▶ **Aim of the exercise**: Lines before the one containing "D2: diode 1N914" are left out; that line and all after it, through the end of the records, must be transcribed exactly.

========

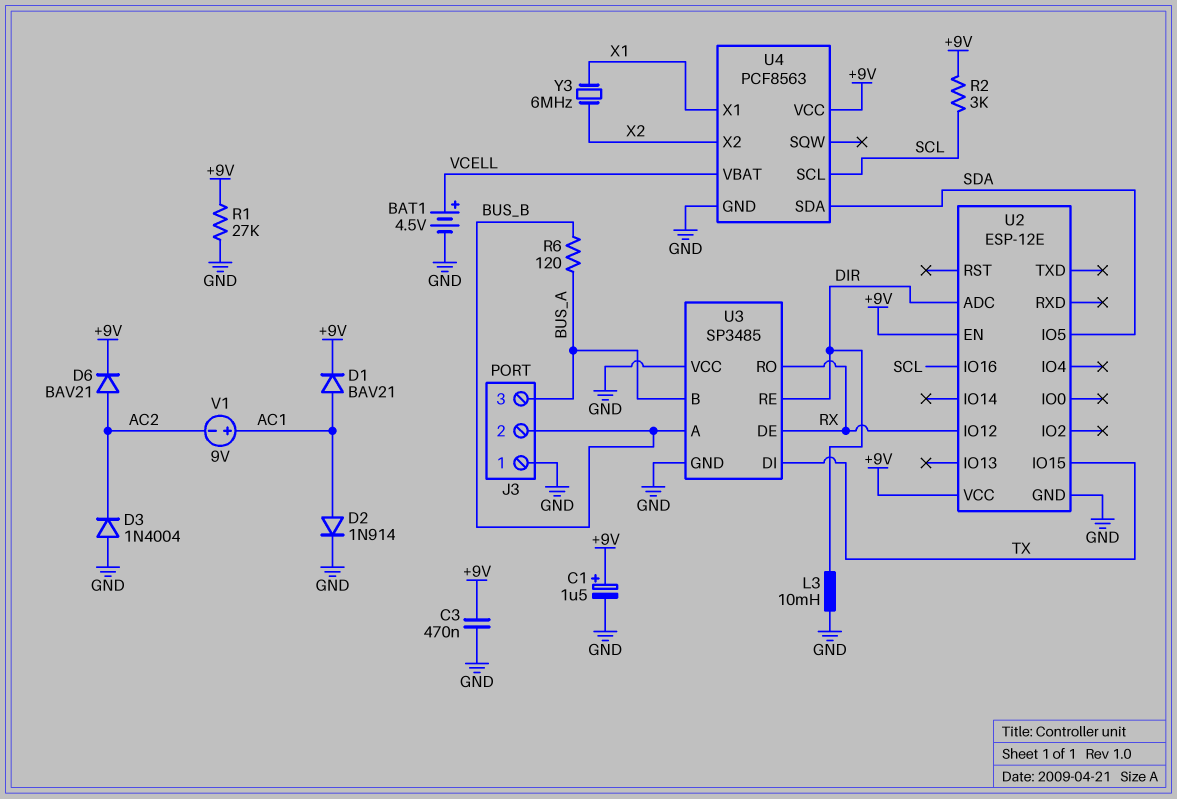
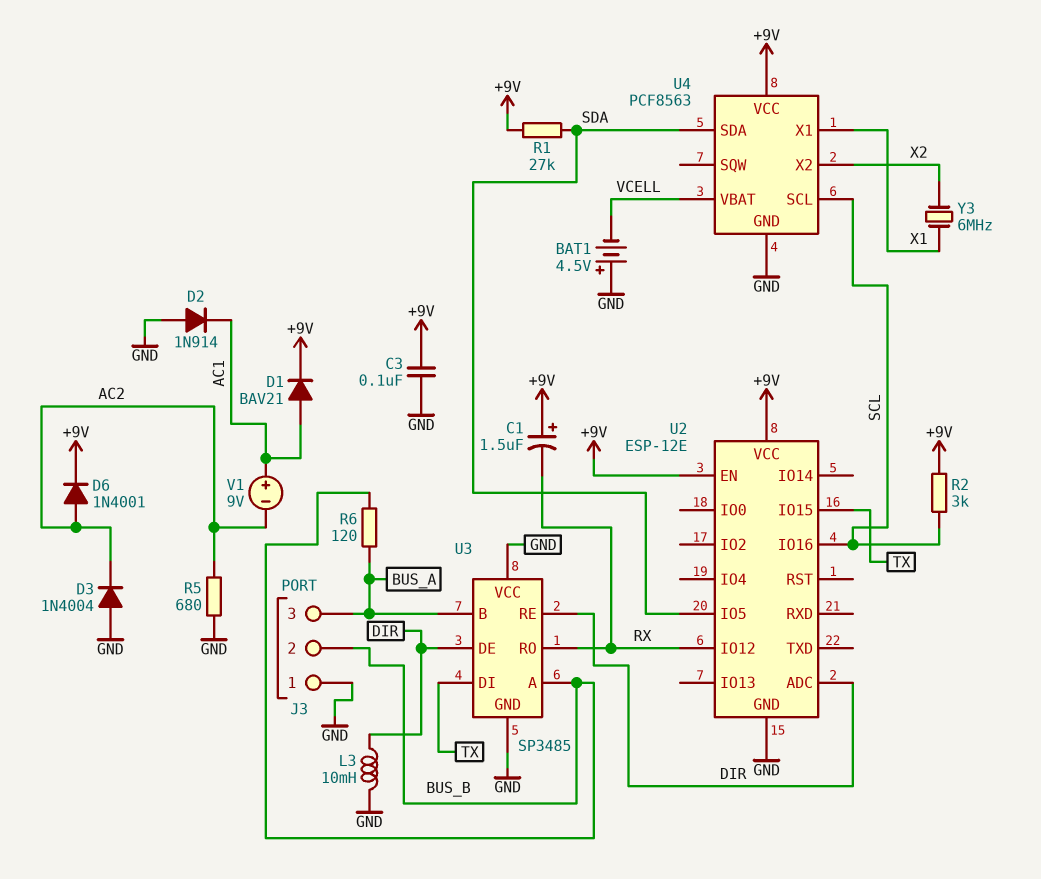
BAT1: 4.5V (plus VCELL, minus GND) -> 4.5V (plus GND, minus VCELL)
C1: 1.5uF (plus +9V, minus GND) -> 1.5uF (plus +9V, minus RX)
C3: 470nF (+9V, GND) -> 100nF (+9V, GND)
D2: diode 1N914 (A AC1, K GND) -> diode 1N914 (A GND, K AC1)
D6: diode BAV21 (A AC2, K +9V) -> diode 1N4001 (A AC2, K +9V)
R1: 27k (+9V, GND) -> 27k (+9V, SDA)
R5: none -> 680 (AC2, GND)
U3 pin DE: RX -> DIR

========

▶ **Solution below**:
D2: diode 1N914 (A AC1, K GND) -> diode 1N914 (A GND, K AC1)
D6: diode BAV21 (A AC2, K +9V) -> diode 1N4001 (A AC2, K +9V)
R1: 27k (+9V, GND) -> 27k (+9V, SDA)
R5: none -> 680 (AC2, GND)
U3 pin DE: RX -> DIR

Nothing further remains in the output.